**Task details:**
Starting with the line that contains "R4: 150 (GND, NET5) -> 18 (GND, NET5)", repeat exactly every line through the last one in the records below, and leave out the pictures.
- - - -
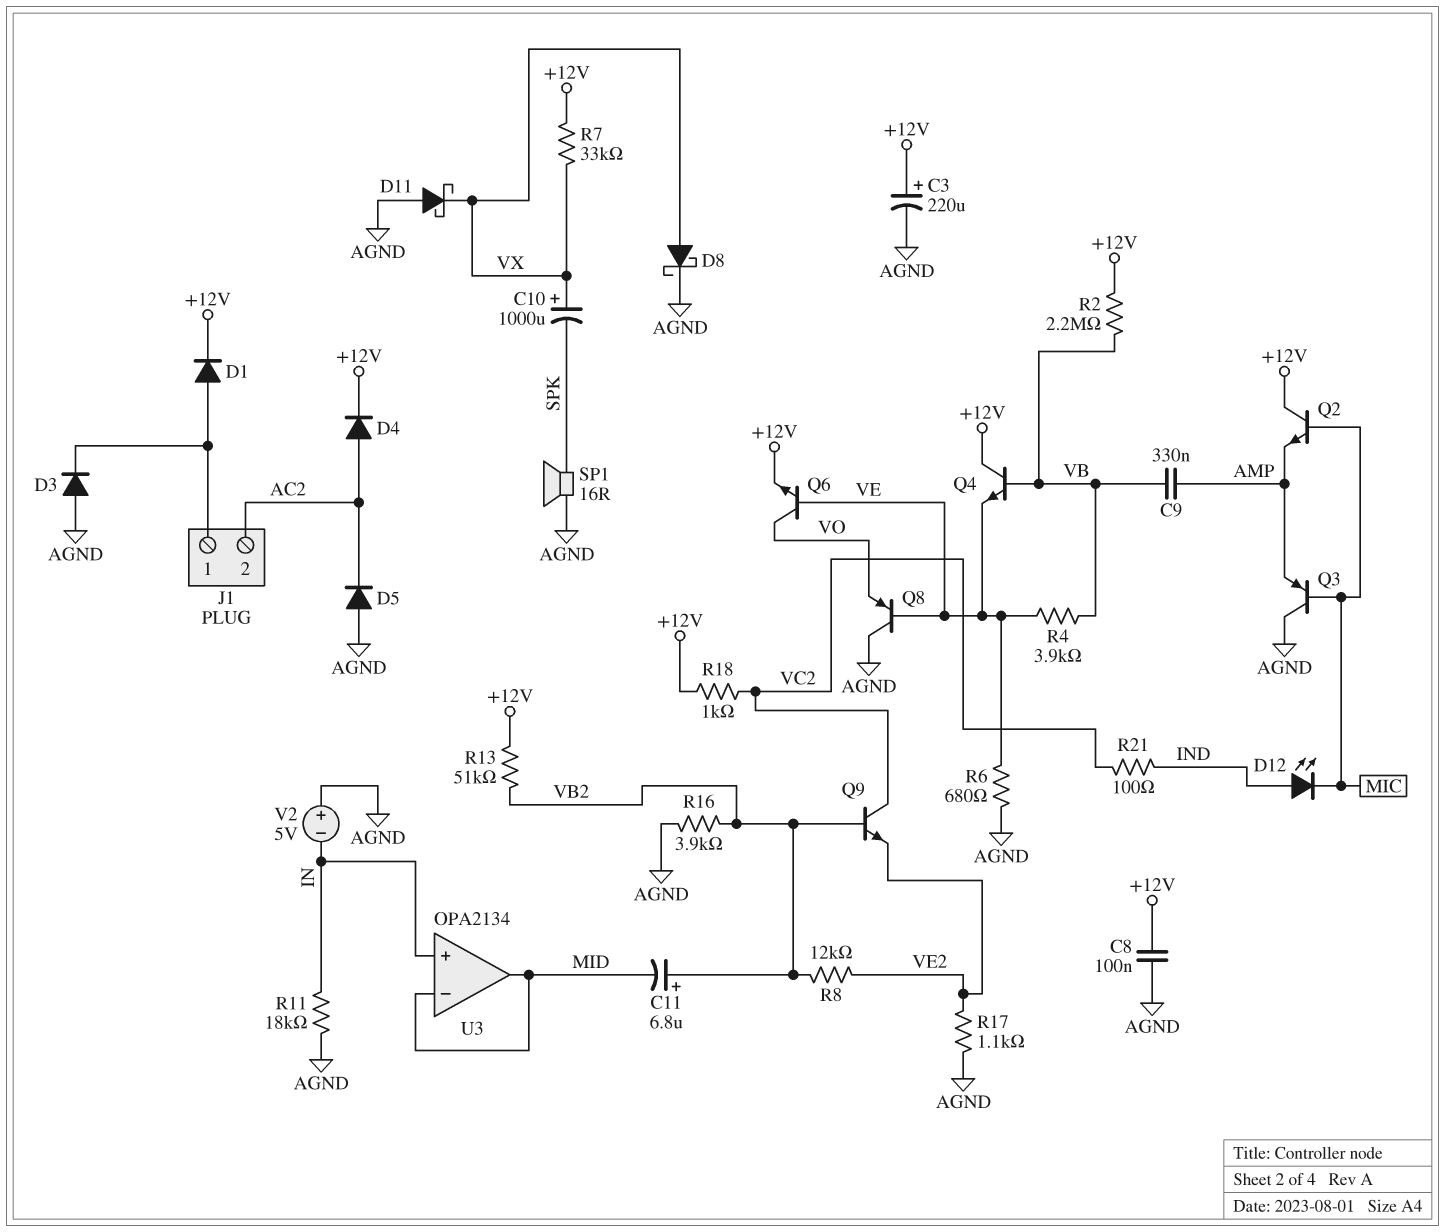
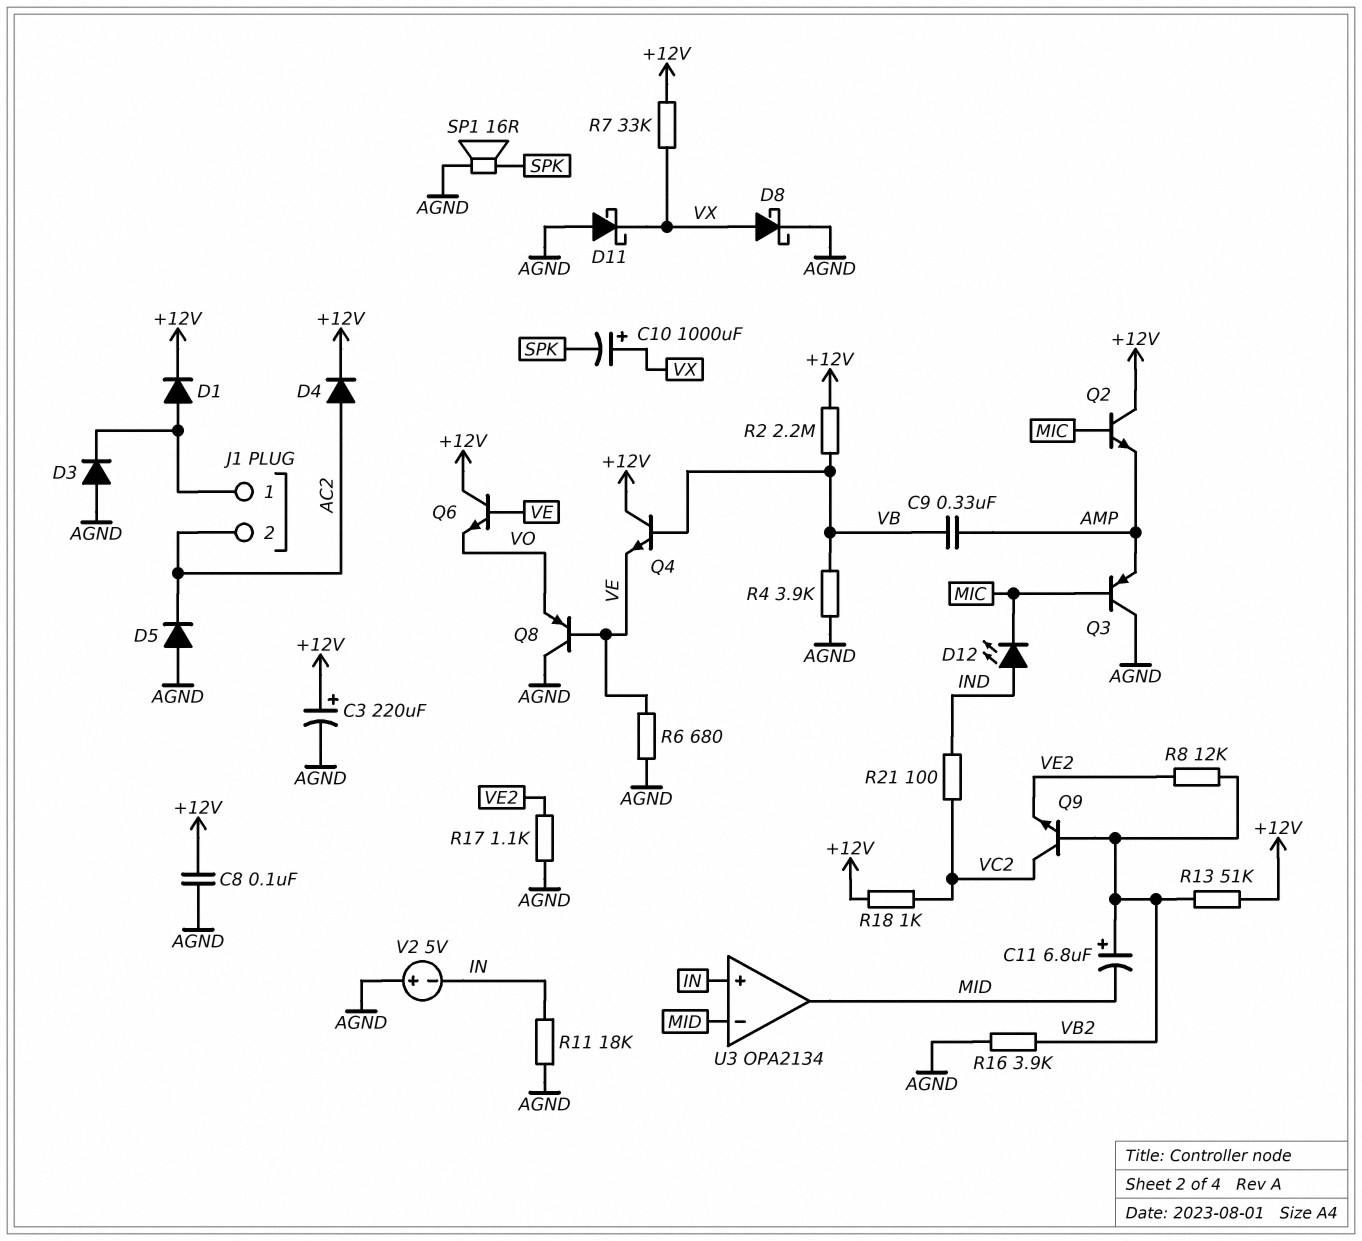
Q6: NPN (B VE, C VO, E +12V) -> NPN (B VE, C +12V, E VO)
R4: 3.9k (VB, VE) -> 3.9k (AGND, VB)

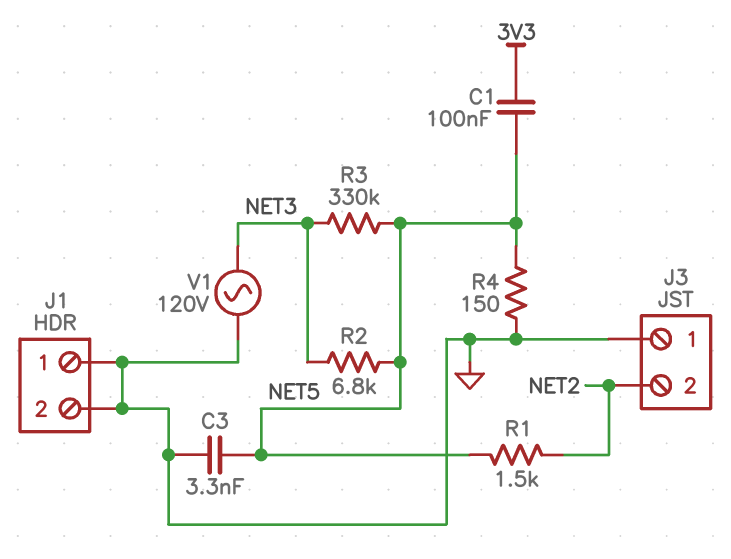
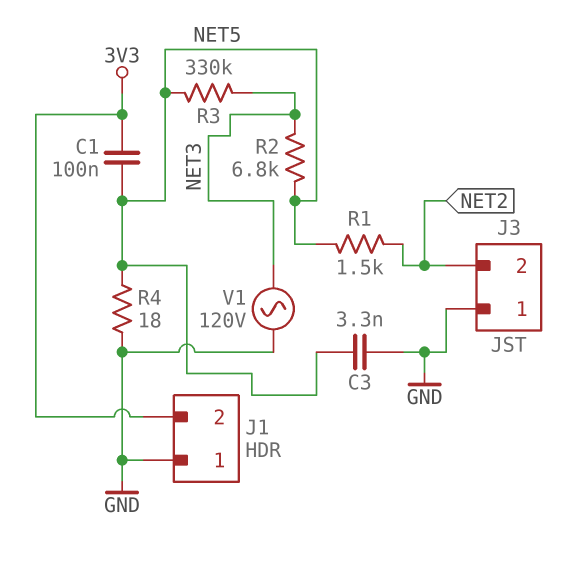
J1 pin 2: GND -> 3V3
R4: 150 (GND, NET5) -> 18 (GND, NET5)

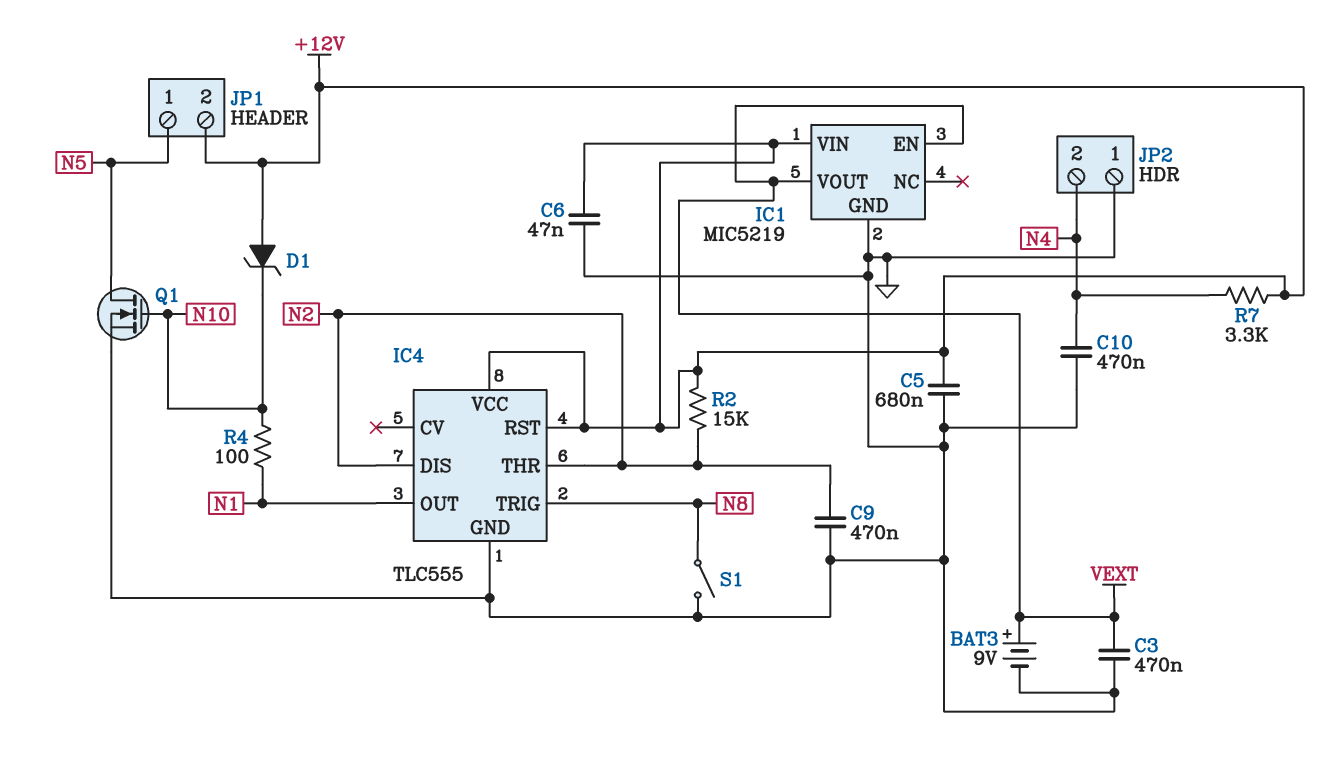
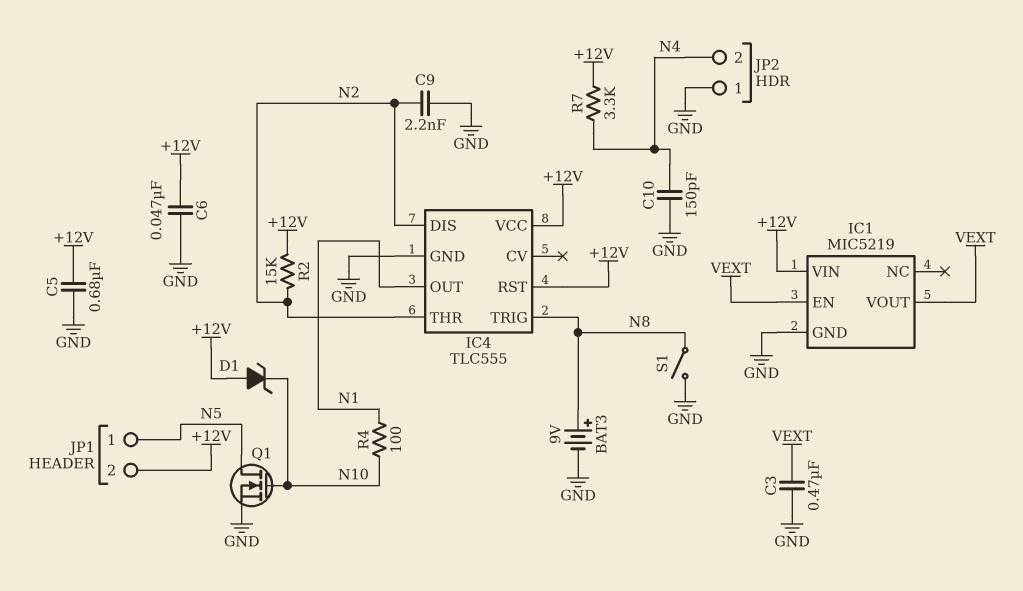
BAT3: 9V (plus VEXT, minus GND) -> 9V (plus N8, minus GND)
C9: 470nF (GND, N2) -> 2.2nF (GND, N2)
C10: 470nF (GND, N4) -> 150pF (GND, N4)

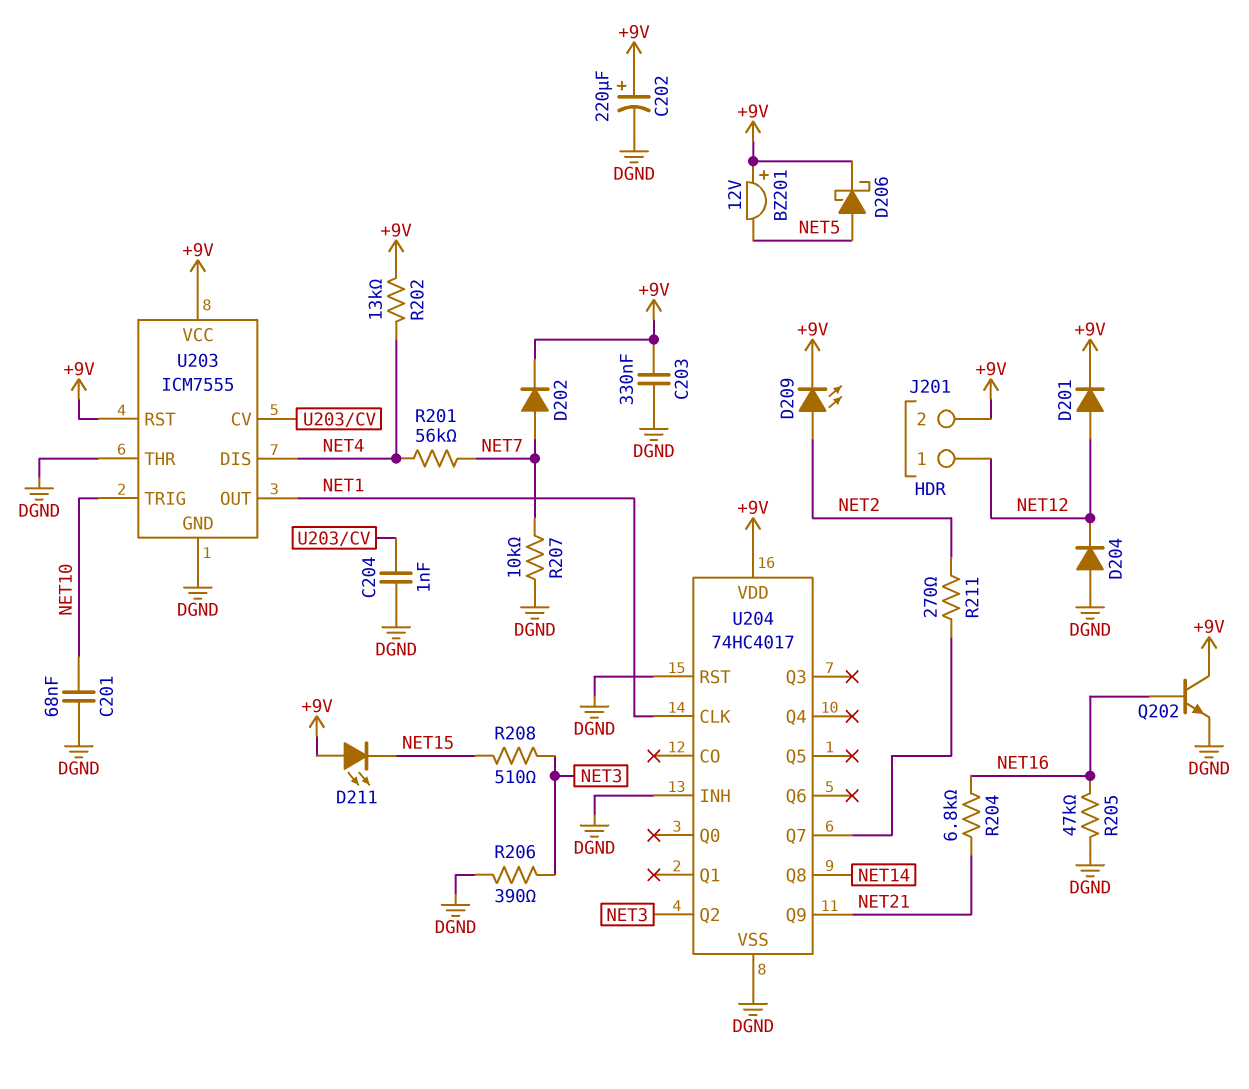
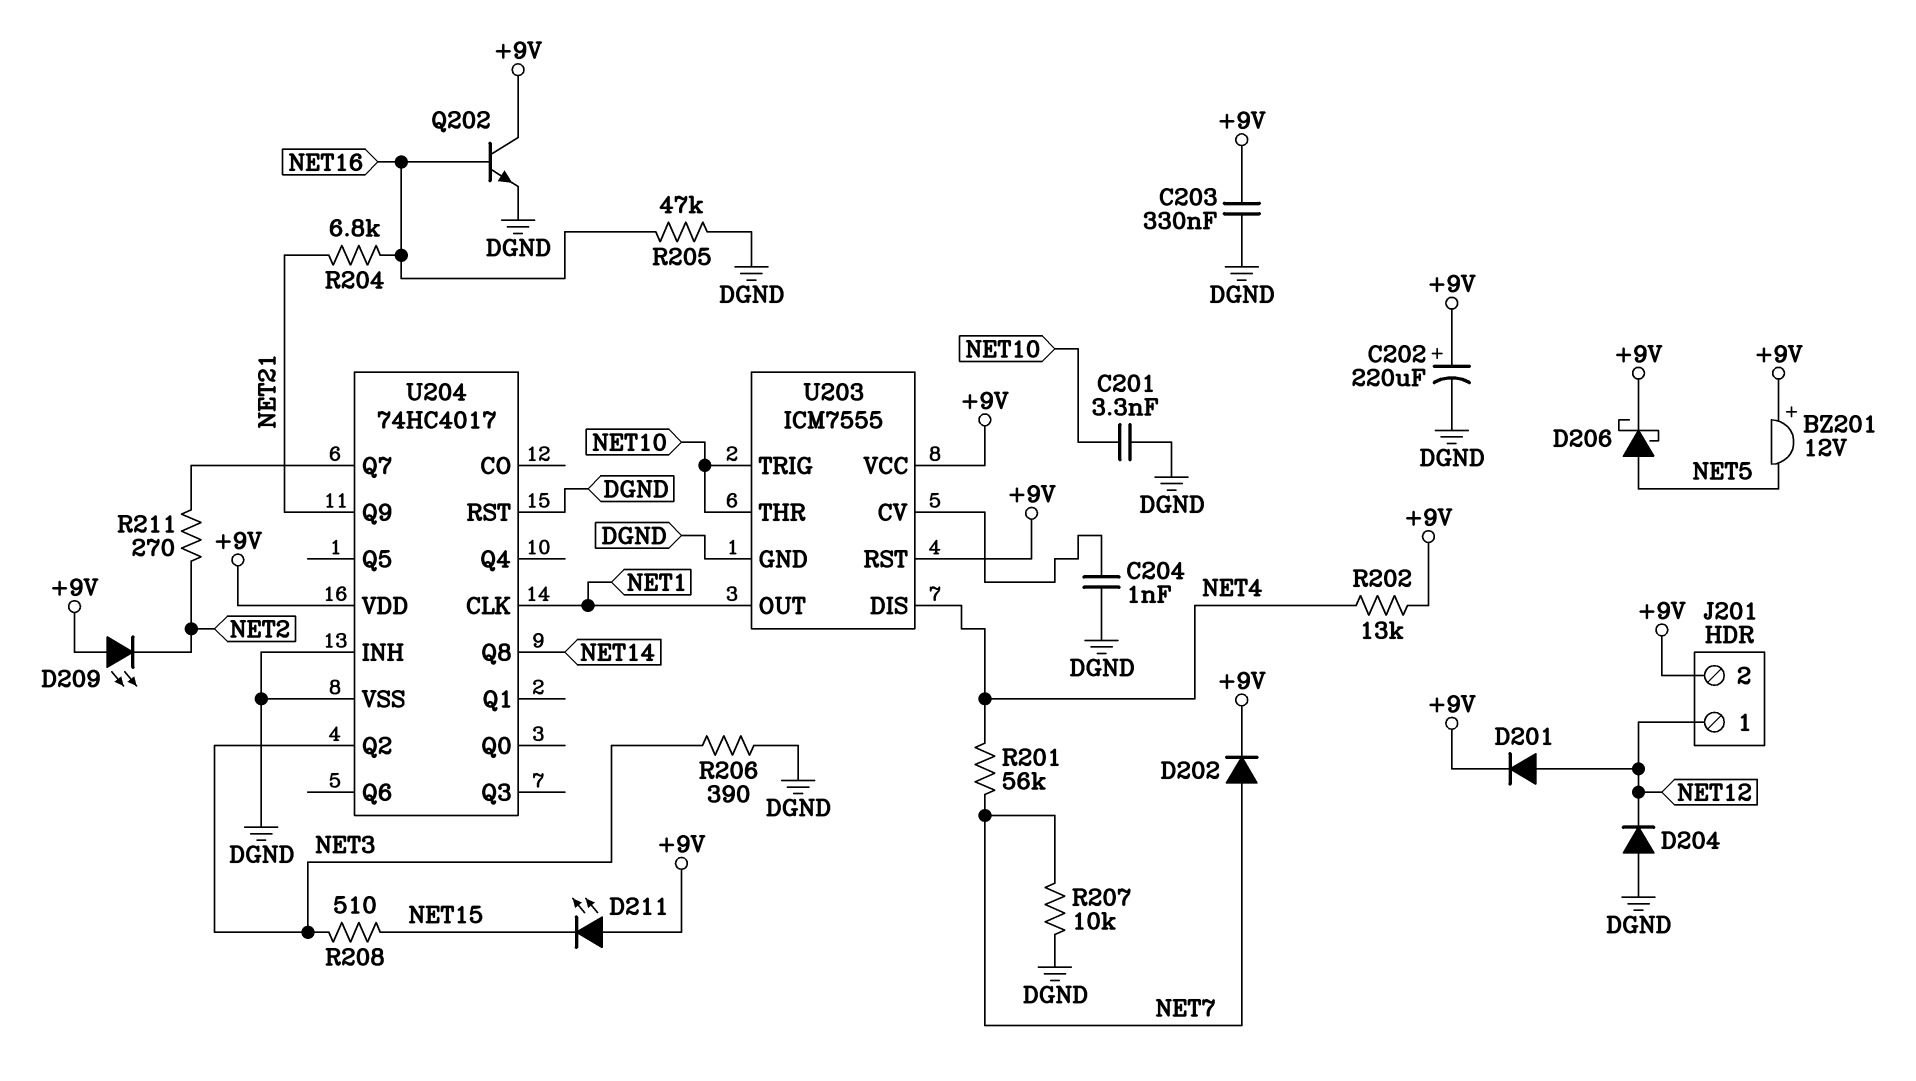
C201: 68nF (DGND, NET10) -> 3.3nF (DGND, NET10)
D209: LED (A NET2, K +9V) -> LED (A +9V, K NET2)
U203 pin THR: DGND -> NET10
- - - -
**Output of the task:**
R4: 150 (GND, NET5) -> 18 (GND, NET5)

BAT3: 9V (plus VEXT, minus GND) -> 9V (plus N8, minus GND)
C9: 470nF (GND, N2) -> 2.2nF (GND, N2)
C10: 470nF (GND, N4) -> 150pF (GND, N4)

C201: 68nF (DGND, NET10) -> 3.3nF (DGND, NET10)
D209: LED (A NET2, K +9V) -> LED (A +9V, K NET2)
U203 pin THR: DGND -> NET10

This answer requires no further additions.